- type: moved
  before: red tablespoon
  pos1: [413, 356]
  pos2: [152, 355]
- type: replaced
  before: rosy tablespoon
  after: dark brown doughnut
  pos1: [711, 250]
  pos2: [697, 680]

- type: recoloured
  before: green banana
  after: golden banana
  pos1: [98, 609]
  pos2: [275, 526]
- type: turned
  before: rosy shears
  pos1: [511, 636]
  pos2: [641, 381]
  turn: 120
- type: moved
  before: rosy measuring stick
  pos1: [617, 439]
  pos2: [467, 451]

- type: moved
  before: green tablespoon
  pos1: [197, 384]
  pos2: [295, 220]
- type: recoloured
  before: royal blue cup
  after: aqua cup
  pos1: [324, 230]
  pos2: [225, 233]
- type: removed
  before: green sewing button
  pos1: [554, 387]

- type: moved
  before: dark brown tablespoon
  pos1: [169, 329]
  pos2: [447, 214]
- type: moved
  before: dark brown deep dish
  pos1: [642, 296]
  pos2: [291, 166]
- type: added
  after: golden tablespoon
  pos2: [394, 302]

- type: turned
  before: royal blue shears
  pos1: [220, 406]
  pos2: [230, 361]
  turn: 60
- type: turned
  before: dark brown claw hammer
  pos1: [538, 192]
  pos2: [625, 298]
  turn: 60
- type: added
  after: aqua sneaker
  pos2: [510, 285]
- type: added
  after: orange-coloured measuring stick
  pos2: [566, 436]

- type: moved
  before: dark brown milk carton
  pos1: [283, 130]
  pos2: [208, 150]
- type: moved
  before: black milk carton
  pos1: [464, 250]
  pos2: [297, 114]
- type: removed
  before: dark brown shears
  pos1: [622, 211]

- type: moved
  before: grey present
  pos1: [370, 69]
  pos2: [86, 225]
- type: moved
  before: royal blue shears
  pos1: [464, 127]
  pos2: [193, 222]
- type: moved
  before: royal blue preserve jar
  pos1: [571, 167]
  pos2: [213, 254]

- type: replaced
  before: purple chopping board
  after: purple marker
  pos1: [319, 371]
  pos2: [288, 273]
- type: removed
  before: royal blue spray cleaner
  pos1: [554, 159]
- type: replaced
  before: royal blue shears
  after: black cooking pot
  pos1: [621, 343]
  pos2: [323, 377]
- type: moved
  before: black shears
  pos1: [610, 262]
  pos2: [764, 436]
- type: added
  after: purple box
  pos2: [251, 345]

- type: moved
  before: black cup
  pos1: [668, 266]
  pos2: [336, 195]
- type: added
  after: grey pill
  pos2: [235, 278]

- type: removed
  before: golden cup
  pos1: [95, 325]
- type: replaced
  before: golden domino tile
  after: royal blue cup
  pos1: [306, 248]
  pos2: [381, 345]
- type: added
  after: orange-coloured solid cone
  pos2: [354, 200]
########
DIRECTIONS:
Copy out each line of the data exactly.

TASK SOLUTION:
- type: moved
  before: red tablespoon
  pos1: [413, 356]
  pos2: [152, 355]
- type: replaced
  before: rosy tablespoon
  after: dark brown doughnut
  pos1: [711, 250]
  pos2: [697, 680]

- type: recoloured
  before: green banana
  after: golden banana
  pos1: [98, 609]
  pos2: [275, 526]
- type: turned
  before: rosy shears
  pos1: [511, 636]
  pos2: [641, 381]
  turn: 120
- type: moved
  before: rosy measuring stick
  pos1: [617, 439]
  pos2: [467, 451]

- type: moved
  before: green tablespoon
  pos1: [197, 384]
  pos2: [295, 220]
- type: recoloured
  before: royal blue cup
  after: aqua cup
  pos1: [324, 230]
  pos2: [225, 233]
- type: removed
  before: green sewing button
  pos1: [554, 387]

- type: moved
  before: dark brown tablespoon
  pos1: [169, 329]
  pos2: [447, 214]
- type: moved
  before: dark brown deep dish
  pos1: [642, 296]
  pos2: [291, 166]
- type: added
  after: golden tablespoon
  pos2: [394, 302]

- type: turned
  before: royal blue shears
  pos1: [220, 406]
  pos2: [230, 361]
  turn: 60
- type: turned
  before: dark brown claw hammer
  pos1: [538, 192]
  pos2: [625, 298]
  turn: 60
- type: added
  after: aqua sneaker
  pos2: [510, 285]
- type: added
  after: orange-coloured measuring stick
  pos2: [566, 436]

- type: moved
  before: dark brown milk carton
  pos1: [283, 130]
  pos2: [208, 150]
- type: moved
  before: black milk carton
  pos1: [464, 250]
  pos2: [297, 114]
- type: removed
  before: dark brown shears
  pos1: [622, 211]

- type: moved
  before: grey present
  pos1: [370, 69]
  pos2: [86, 225]
- type: moved
  before: royal blue shears
  pos1: [464, 127]
  pos2: [193, 222]
- type: moved
  before: royal blue preserve jar
  pos1: [571, 167]
  pos2: [213, 254]

- type: replaced
  before: purple chopping board
  after: purple marker
  pos1: [319, 371]
  pos2: [288, 273]
- type: removed
  before: royal blue spray cleaner
  pos1: [554, 159]
- type: replaced
  before: royal blue shears
  after: black cooking pot
  pos1: [621, 343]
  pos2: [323, 377]
- type: moved
  before: black shears
  pos1: [610, 262]
  pos2: [764, 436]
- type: added
  after: purple box
  pos2: [251, 345]

- type: moved
  before: black cup
  pos1: [668, 266]
  pos2: [336, 195]
- type: added
  after: grey pill
  pos2: [235, 278]

- type: removed
  before: golden cup
  pos1: [95, 325]
- type: replaced
  before: golden domino tile
  after: royal blue cup
  pos1: [306, 248]
  pos2: [381, 345]
- type: added
  after: orange-coloured solid cone
  pos2: [354, 200]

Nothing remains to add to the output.